─── Supplied entries

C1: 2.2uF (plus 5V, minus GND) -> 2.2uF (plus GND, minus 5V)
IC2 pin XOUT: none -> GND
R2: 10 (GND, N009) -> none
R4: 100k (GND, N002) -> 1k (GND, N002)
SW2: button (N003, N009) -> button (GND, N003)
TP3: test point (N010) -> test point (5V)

──────
─── Supplied entries

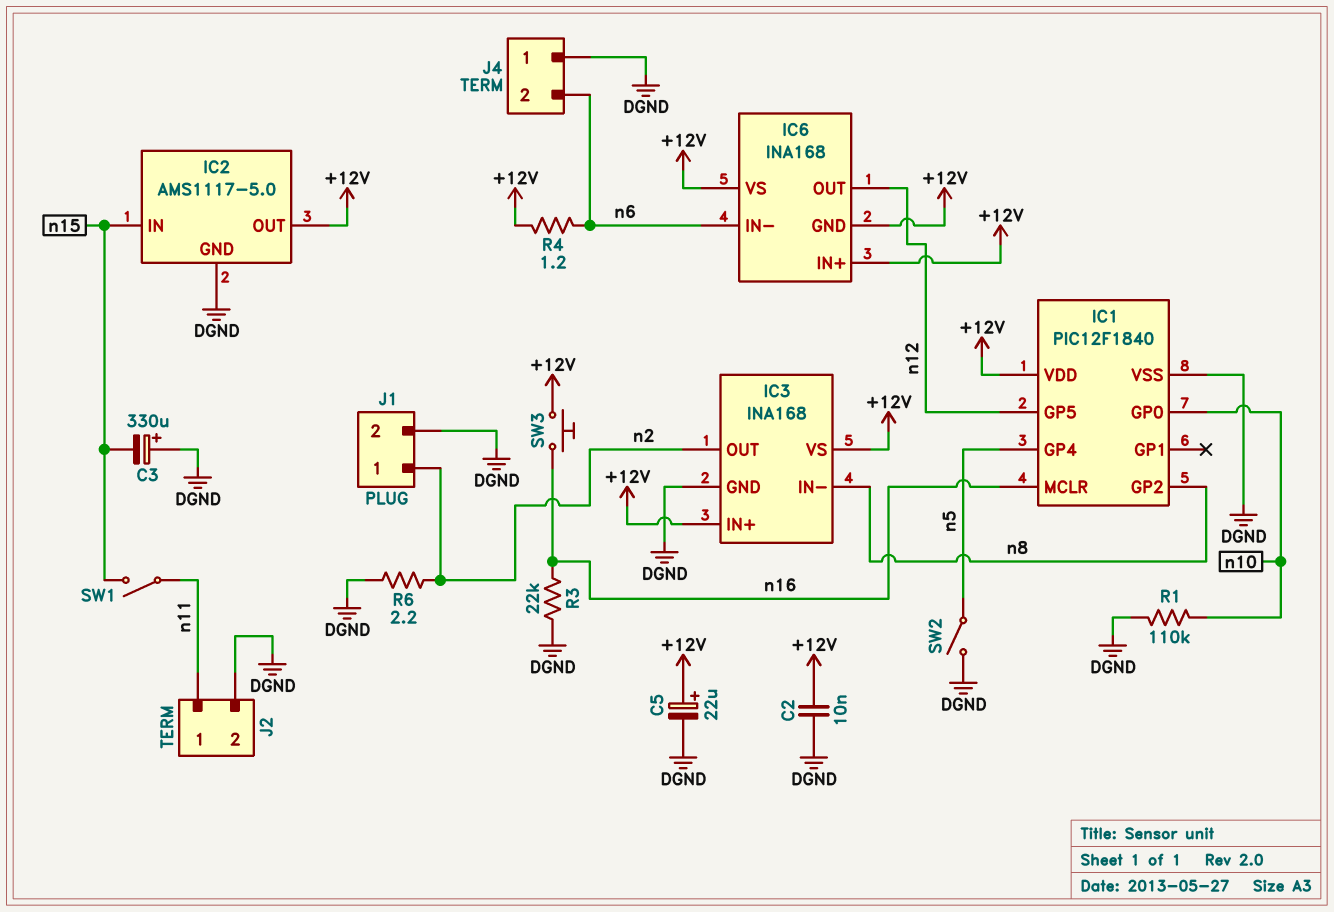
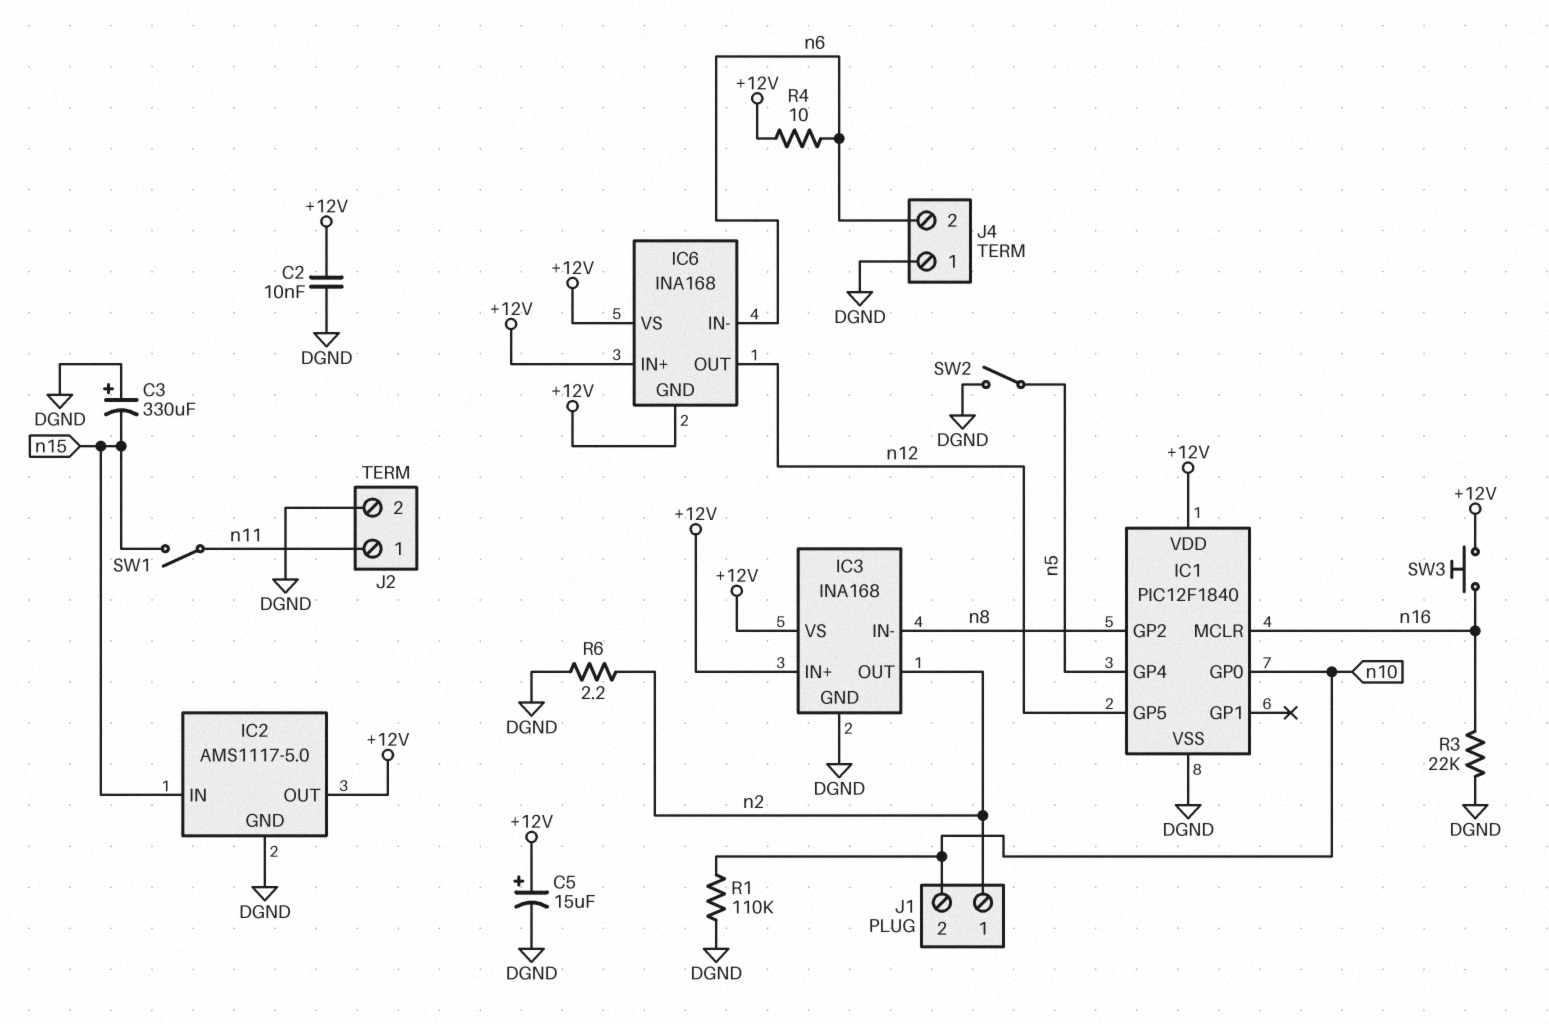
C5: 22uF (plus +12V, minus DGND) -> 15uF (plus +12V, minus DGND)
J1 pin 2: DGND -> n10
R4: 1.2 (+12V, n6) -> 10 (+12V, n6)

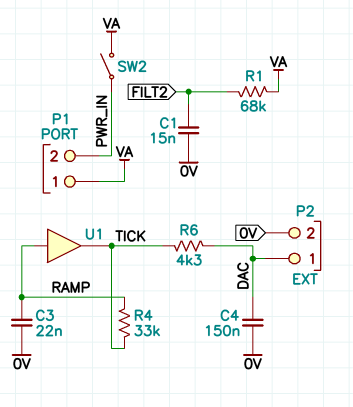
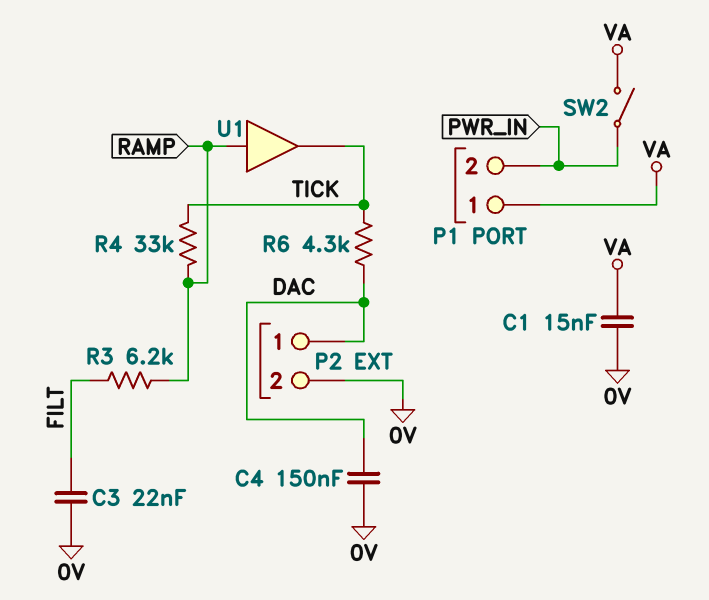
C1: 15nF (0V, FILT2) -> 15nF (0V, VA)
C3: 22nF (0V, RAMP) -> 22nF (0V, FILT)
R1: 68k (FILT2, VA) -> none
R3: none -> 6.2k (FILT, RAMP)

──────

What is being asked |
Look above for the line with "C1: 2.2uF (plus" and the line with "TP3: test point (N010) -> test point (5V)"; transcribe both and all lines in between, exactly, and nothing else.

Expected answer |
C1: 2.2uF (plus 5V, minus GND) -> 2.2uF (plus GND, minus 5V)
IC2 pin XOUT: none -> GND
R2: 10 (GND, N009) -> none
R4: 100k (GND, N002) -> 1k (GND, N002)
SW2: button (N003, N009) -> button (GND, N003)
TP3: test point (N010) -> test point (5V)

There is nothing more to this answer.